Scene images with change listings
========================
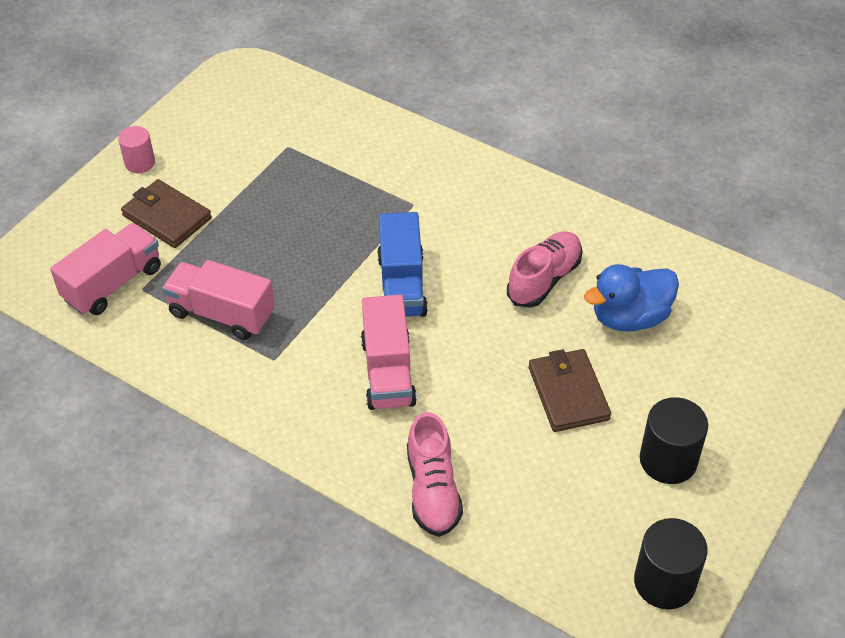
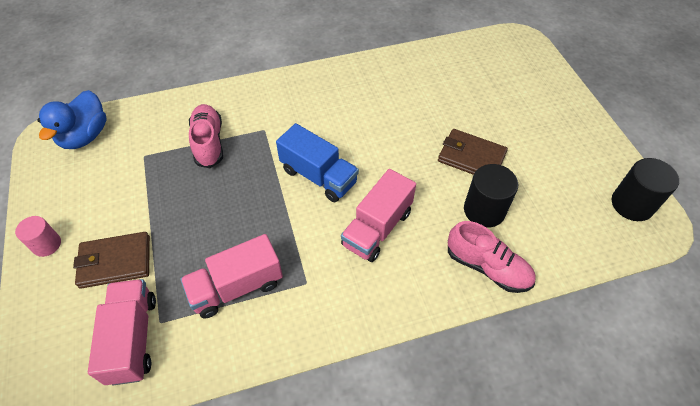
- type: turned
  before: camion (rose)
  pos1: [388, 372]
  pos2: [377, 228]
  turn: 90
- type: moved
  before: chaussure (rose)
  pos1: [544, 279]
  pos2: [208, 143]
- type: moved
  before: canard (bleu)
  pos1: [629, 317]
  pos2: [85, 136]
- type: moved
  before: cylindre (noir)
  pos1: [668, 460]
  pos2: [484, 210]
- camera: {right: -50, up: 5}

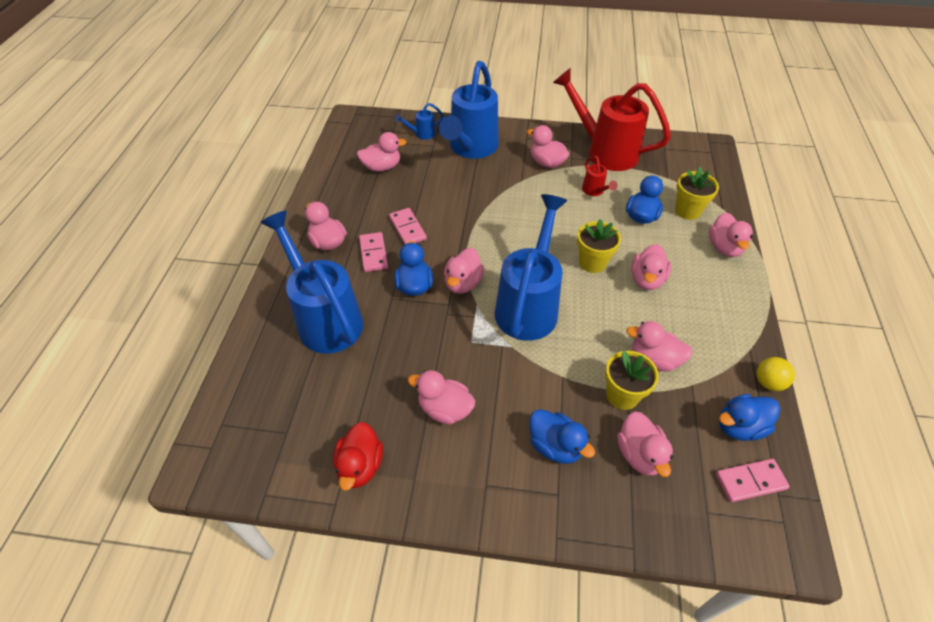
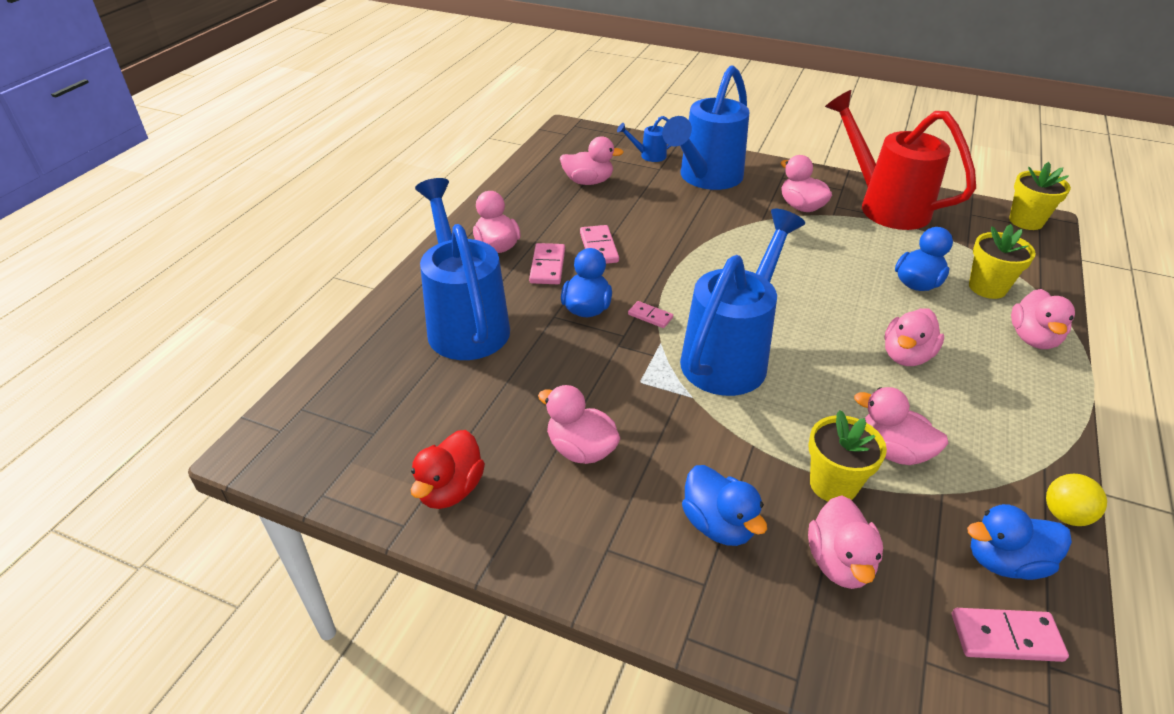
- type: replaced
  before: canard (rose)
  after: domino (rose)
  pos1: [463, 283]
  pos2: [650, 316]
- type: moved
  before: pot de fleurs (jaune)
  pos1: [592, 262]
  pos2: [1026, 221]
- type: removed
  before: arrosoir (rouge)
  pos1: [595, 191]
- camera: {right: 15, up: -10}

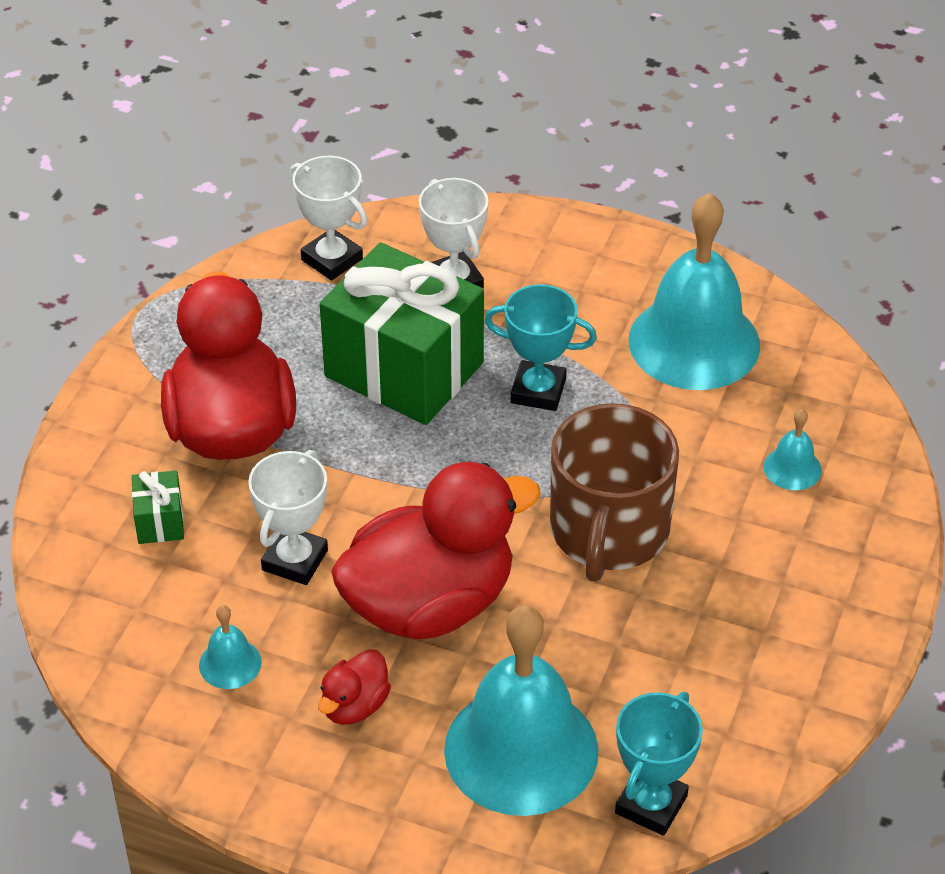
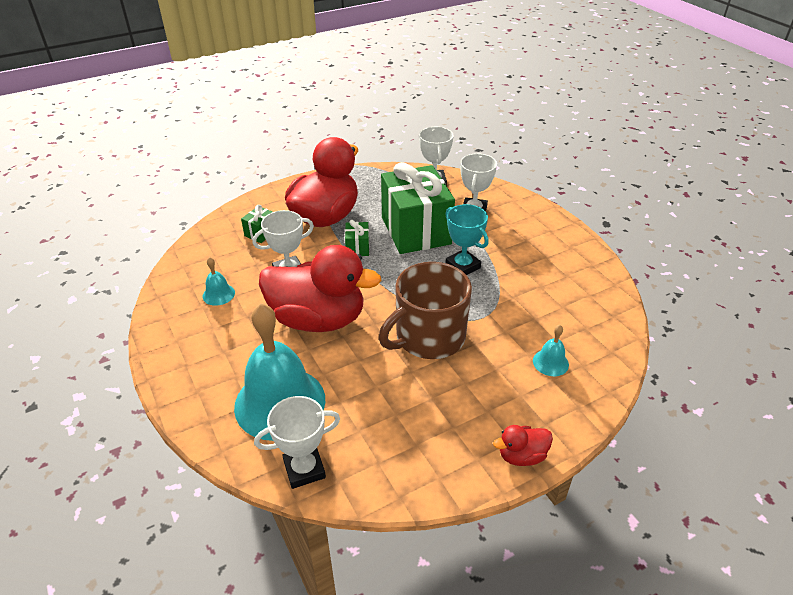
- type: moved
  before: canard (rouge)
  pos1: [354, 706]
  pos2: [521, 456]
- type: recoloured
  before: trophée (turquoise)
  after: trophée (blanc)
  pos1: [651, 804]
  pos2: [304, 469]
- type: removed
  before: cloche (turquoise)
  pos1: [694, 342]
- type: added
  after: cadeau (vert)
  pos2: [357, 248]
- camera: {right: 40, up: -5}

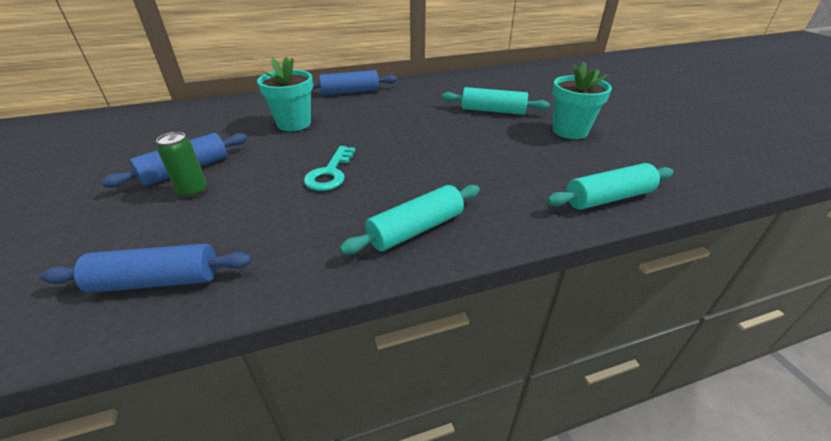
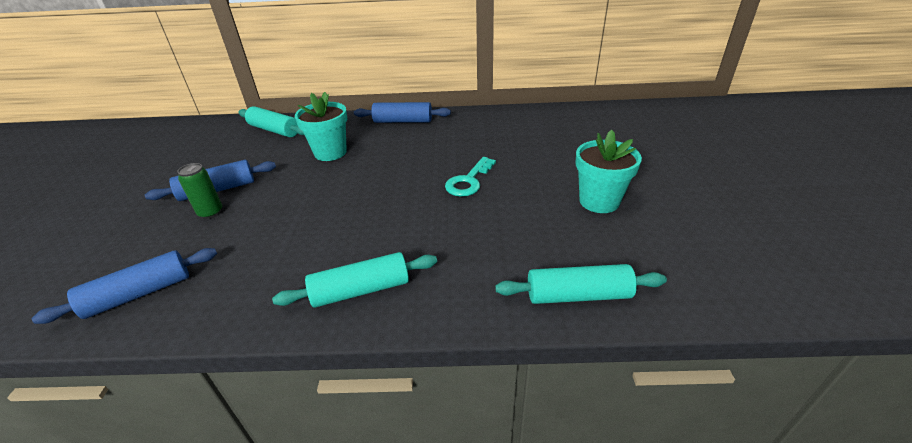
- type: turned
  before: rouleau à pâtisserie (bleu)
  pos1: [157, 281]
  pos2: [139, 294]
  turn: -45
- type: moved
  before: clé (turquoise)
  pos1: [330, 173]
  pos2: [469, 181]
- type: moved
  before: rouleau à pâtisserie (turquoise)
  pos1: [493, 111]
  pos2: [274, 130]
- camera: {right: 20, up: 0}

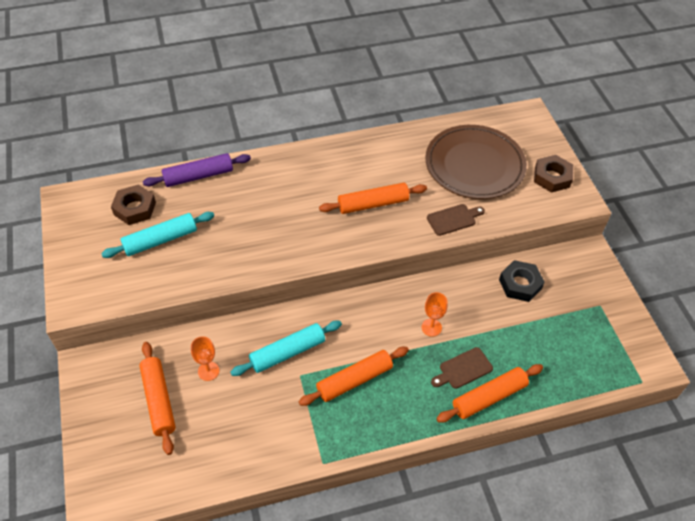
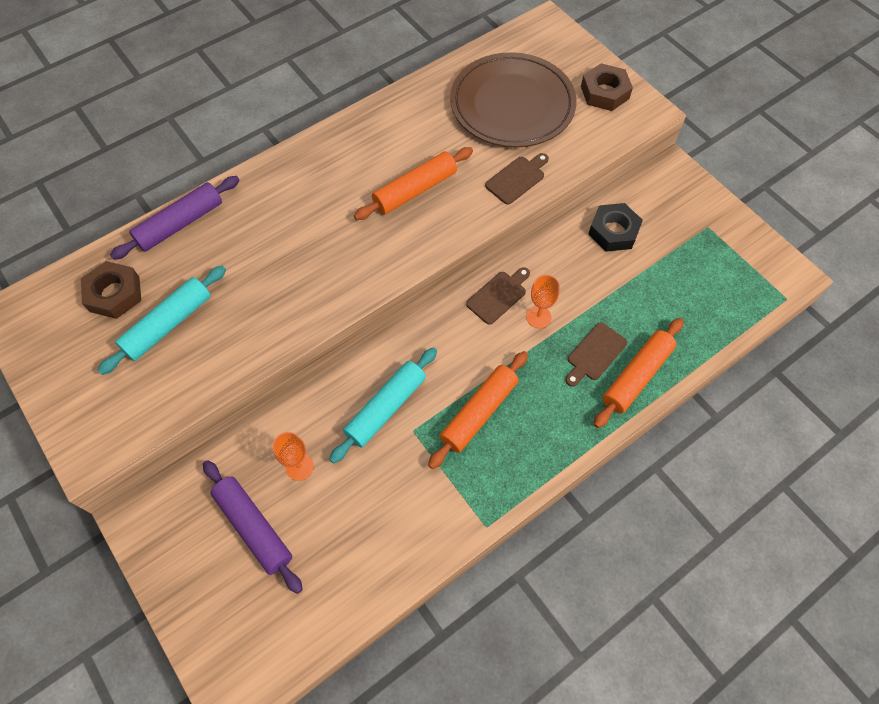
- type: recoloured
  before: rouleau à pâtisserie (orange)
  after: rouleau à pâtisserie (violet)
  pos1: [159, 400]
  pos2: [254, 527]
- type: added
  after: planche à découper (marron)
  pos2: [498, 296]
- camera: {right: -20, up: 10}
========================
## Task directions
Please ensure that the data above is repeated exactly, with no pictures in the copy.

## Reply to the task
- type: turned
  before: camion (rose)
  pos1: [388, 372]
  pos2: [377, 228]
  turn: 90
- type: moved
  before: chaussure (rose)
  pos1: [544, 279]
  pos2: [208, 143]
- type: moved
  before: canard (bleu)
  pos1: [629, 317]
  pos2: [85, 136]
- type: moved
  before: cylindre (noir)
  pos1: [668, 460]
  pos2: [484, 210]
- camera: {right: -50, up: 5}

- type: replaced
  before: canard (rose)
  after: domino (rose)
  pos1: [463, 283]
  pos2: [650, 316]
- type: moved
  before: pot de fleurs (jaune)
  pos1: [592, 262]
  pos2: [1026, 221]
- type: removed
  before: arrosoir (rouge)
  pos1: [595, 191]
- camera: {right: 15, up: -10}

- type: moved
  before: canard (rouge)
  pos1: [354, 706]
  pos2: [521, 456]
- type: recoloured
  before: trophée (turquoise)
  after: trophée (blanc)
  pos1: [651, 804]
  pos2: [304, 469]
- type: removed
  before: cloche (turquoise)
  pos1: [694, 342]
- type: added
  after: cadeau (vert)
  pos2: [357, 248]
- camera: {right: 40, up: -5}

- type: turned
  before: rouleau à pâtisserie (bleu)
  pos1: [157, 281]
  pos2: [139, 294]
  turn: -45
- type: moved
  before: clé (turquoise)
  pos1: [330, 173]
  pos2: [469, 181]
- type: moved
  before: rouleau à pâtisserie (turquoise)
  pos1: [493, 111]
  pos2: [274, 130]
- camera: {right: 20, up: 0}

- type: recoloured
  before: rouleau à pâtisserie (orange)
  after: rouleau à pâtisserie (violet)
  pos1: [159, 400]
  pos2: [254, 527]
- type: added
  after: planche à découper (marron)
  pos2: [498, 296]
- camera: {right: -20, up: 10}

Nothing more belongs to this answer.